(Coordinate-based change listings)
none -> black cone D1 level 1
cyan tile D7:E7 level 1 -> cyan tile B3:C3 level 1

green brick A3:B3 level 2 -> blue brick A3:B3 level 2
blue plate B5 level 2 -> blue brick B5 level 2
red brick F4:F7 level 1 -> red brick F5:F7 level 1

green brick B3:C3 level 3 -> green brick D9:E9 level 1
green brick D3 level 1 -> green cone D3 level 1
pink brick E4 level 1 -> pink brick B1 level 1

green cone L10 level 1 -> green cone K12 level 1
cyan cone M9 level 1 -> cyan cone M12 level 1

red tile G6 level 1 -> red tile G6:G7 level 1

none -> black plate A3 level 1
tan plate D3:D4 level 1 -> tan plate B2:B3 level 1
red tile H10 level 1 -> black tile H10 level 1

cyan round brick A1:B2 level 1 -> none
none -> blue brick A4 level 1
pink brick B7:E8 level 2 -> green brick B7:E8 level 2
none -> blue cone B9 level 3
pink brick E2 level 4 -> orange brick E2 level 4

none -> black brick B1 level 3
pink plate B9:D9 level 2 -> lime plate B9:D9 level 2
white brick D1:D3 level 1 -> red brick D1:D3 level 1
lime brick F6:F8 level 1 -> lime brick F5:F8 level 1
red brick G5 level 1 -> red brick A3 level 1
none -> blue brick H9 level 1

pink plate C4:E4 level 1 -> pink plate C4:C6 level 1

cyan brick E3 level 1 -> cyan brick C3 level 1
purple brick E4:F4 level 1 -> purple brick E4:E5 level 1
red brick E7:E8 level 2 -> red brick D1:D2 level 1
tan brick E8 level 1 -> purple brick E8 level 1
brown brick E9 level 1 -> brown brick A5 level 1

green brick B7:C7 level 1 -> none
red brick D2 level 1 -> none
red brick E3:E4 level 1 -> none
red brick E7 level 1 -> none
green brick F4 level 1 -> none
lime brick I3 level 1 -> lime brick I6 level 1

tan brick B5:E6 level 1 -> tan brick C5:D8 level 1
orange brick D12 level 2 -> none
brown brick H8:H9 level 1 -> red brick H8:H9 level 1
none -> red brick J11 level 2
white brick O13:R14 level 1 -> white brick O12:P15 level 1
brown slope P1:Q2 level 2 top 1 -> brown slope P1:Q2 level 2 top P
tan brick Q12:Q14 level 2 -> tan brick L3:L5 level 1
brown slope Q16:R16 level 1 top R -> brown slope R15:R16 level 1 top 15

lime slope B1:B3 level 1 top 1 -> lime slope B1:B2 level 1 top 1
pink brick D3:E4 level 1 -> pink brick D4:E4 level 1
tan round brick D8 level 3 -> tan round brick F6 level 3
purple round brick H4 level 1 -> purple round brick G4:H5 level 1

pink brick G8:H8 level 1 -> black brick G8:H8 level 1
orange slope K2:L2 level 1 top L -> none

Exercise requirements >> Reproduce verbatim the lines above, from the line with "pink plate B9:D9" through the line with "brown slope P1:Q2 level 2 top 1".

Your solution >>
pink plate B9:D9 level 2 -> lime plate B9:D9 level 2
white brick D1:D3 level 1 -> red brick D1:D3 level 1
lime brick F6:F8 level 1 -> lime brick F5:F8 level 1
red brick G5 level 1 -> red brick A3 level 1
none -> blue brick H9 level 1

pink plate C4:E4 level 1 -> pink plate C4:C6 level 1

cyan brick E3 level 1 -> cyan brick C3 level 1
purple brick E4:F4 level 1 -> purple brick E4:E5 level 1
red brick E7:E8 level 2 -> red brick D1:D2 level 1
tan brick E8 level 1 -> purple brick E8 level 1
brown brick E9 level 1 -> brown brick A5 level 1

green brick B7:C7 level 1 -> none
red brick D2 level 1 -> none
red brick E3:E4 level 1 -> none
red brick E7 level 1 -> none
green brick F4 level 1 -> none
lime brick I3 level 1 -> lime brick I6 level 1

tan brick B5:E6 level 1 -> tan brick C5:D8 level 1
orange brick D12 level 2 -> none
brown brick H8:H9 level 1 -> red brick H8:H9 level 1
none -> red brick J11 level 2
white brick O13:R14 level 1 -> white brick O12:P15 level 1
brown slope P1:Q2 level 2 top 1 -> brown slope P1:Q2 level 2 top P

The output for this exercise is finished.